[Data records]
+-------+
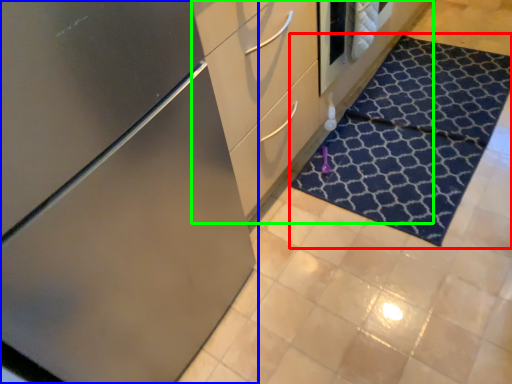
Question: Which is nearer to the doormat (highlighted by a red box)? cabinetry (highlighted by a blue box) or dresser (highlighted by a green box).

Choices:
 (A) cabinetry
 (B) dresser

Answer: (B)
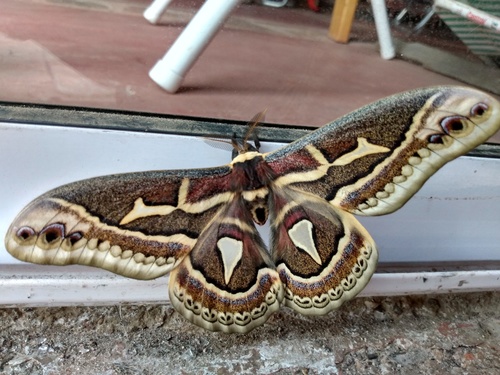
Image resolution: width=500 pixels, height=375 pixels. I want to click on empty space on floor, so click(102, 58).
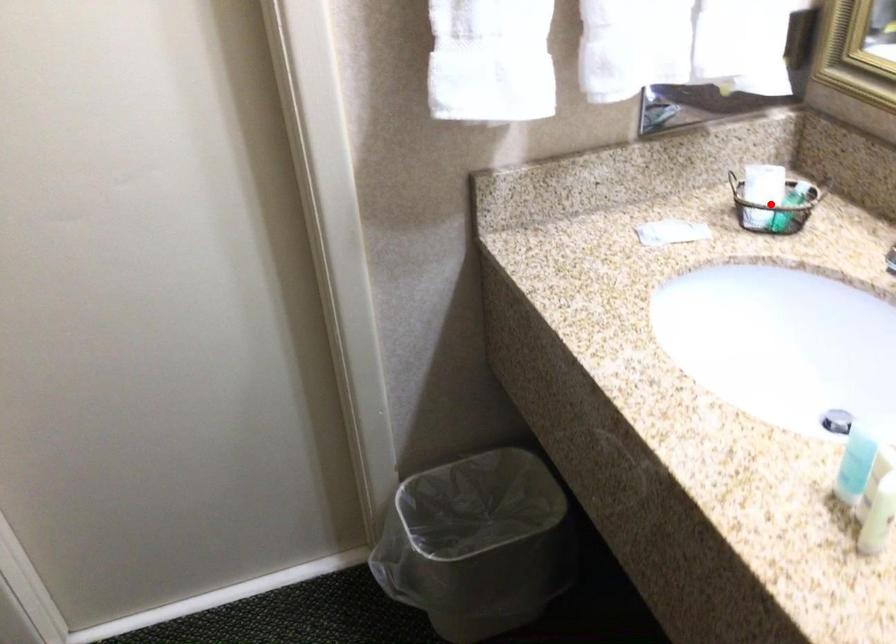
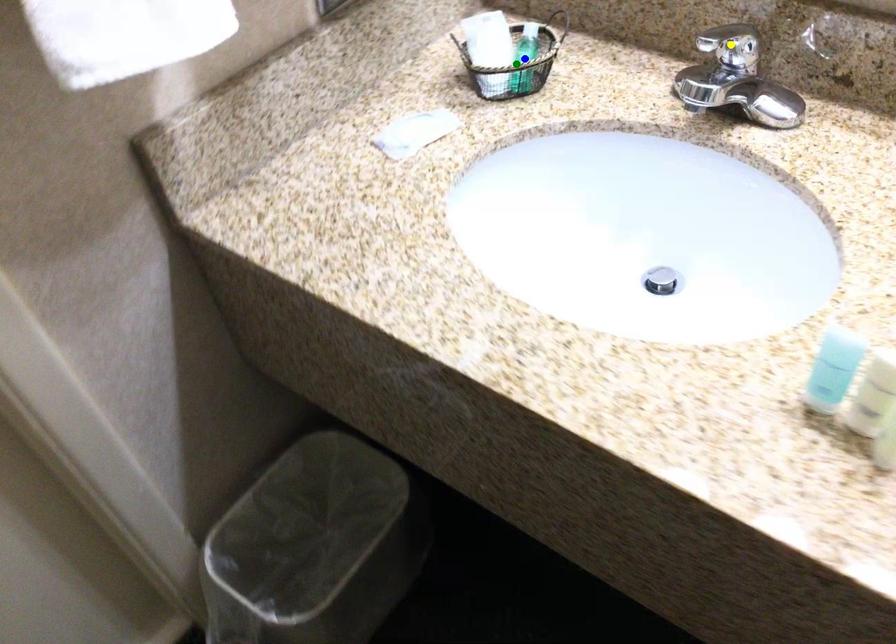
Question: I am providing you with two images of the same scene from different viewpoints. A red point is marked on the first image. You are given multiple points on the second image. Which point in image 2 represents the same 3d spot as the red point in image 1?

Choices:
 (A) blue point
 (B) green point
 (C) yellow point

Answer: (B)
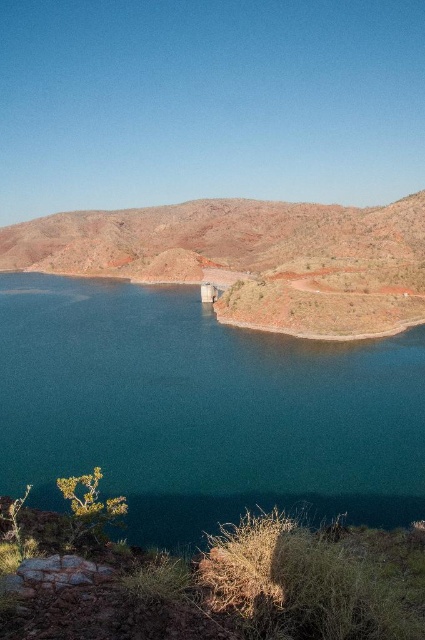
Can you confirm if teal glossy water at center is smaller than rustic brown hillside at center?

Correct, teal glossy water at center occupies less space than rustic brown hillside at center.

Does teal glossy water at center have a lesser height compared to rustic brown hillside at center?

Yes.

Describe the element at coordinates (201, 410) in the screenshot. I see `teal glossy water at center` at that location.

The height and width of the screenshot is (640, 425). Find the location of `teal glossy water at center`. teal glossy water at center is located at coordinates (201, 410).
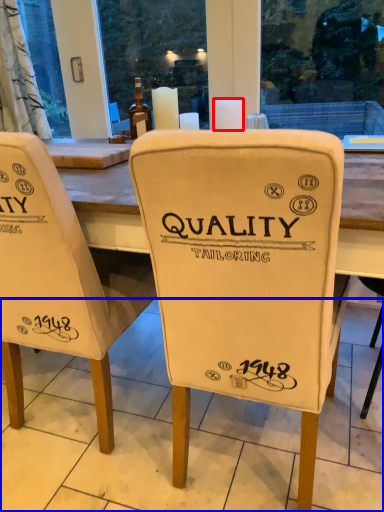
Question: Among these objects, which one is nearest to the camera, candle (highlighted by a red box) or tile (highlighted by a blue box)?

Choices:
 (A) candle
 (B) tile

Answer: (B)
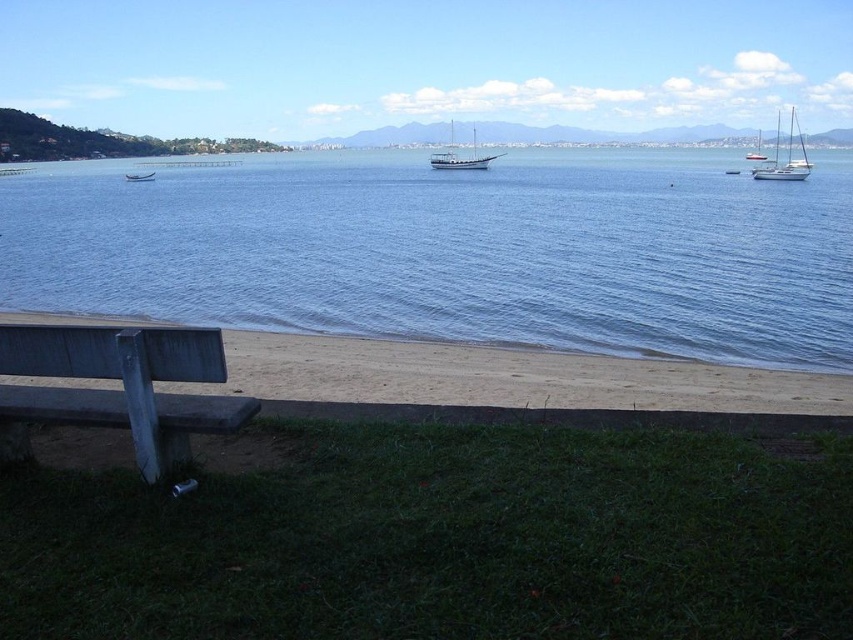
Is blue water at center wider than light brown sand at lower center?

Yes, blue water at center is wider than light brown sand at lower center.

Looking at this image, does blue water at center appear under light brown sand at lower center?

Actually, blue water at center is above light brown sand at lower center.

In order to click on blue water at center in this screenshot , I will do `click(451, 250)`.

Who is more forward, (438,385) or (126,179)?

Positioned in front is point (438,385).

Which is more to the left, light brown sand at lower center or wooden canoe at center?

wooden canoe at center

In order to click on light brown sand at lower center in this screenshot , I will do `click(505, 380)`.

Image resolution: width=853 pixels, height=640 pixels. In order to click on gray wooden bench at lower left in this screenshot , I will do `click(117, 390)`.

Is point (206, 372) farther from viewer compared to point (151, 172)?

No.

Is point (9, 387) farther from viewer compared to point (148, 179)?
+-------+
■ **Work order**: Reproduce the material above verbatim, keeping every line in order. Leave out the picture markers.

■ **Answer for this exercise**:
Question: Which is nearer to the doormat (highlighted by a red box)? cabinetry (highlighted by a blue box) or dresser (highlighted by a green box).

Choices:
 (A) cabinetry
 (B) dresser

Answer: (B)
Image resolution: width=500 pixels, height=375 pixels. I want to click on empty space on floor, so click(102, 58).
Question: I am providing you with two images of the same scene from different viewpoints. A red point is marked on the first image. You are given multiple points on the second image. Which point in image 2 represents the same 3d spot as the red point in image 1?

Choices:
 (A) blue point
 (B) green point
 (C) yellow point

Answer: (B)
Can you confirm if teal glossy water at center is smaller than rustic brown hillside at center?

Correct, teal glossy water at center occupies less space than rustic brown hillside at center.

Does teal glossy water at center have a lesser height compared to rustic brown hillside at center?

Yes.

Describe the element at coordinates (201, 410) in the screenshot. I see `teal glossy water at center` at that location.

The height and width of the screenshot is (640, 425). Find the location of `teal glossy water at center`. teal glossy water at center is located at coordinates (201, 410).
Question: Among these objects, which one is nearest to the camera, candle (highlighted by a red box) or tile (highlighted by a blue box)?

Choices:
 (A) candle
 (B) tile

Answer: (B)
Is blue water at center wider than light brown sand at lower center?

Yes, blue water at center is wider than light brown sand at lower center.

Looking at this image, does blue water at center appear under light brown sand at lower center?

Actually, blue water at center is above light brown sand at lower center.

In order to click on blue water at center in this screenshot , I will do `click(451, 250)`.

Who is more forward, (438,385) or (126,179)?

Positioned in front is point (438,385).

Which is more to the left, light brown sand at lower center or wooden canoe at center?

wooden canoe at center

In order to click on light brown sand at lower center in this screenshot , I will do `click(505, 380)`.

Image resolution: width=853 pixels, height=640 pixels. In order to click on gray wooden bench at lower left in this screenshot , I will do `click(117, 390)`.

Is point (206, 372) farther from viewer compared to point (151, 172)?

No.

Is point (9, 387) farther from viewer compared to point (148, 179)?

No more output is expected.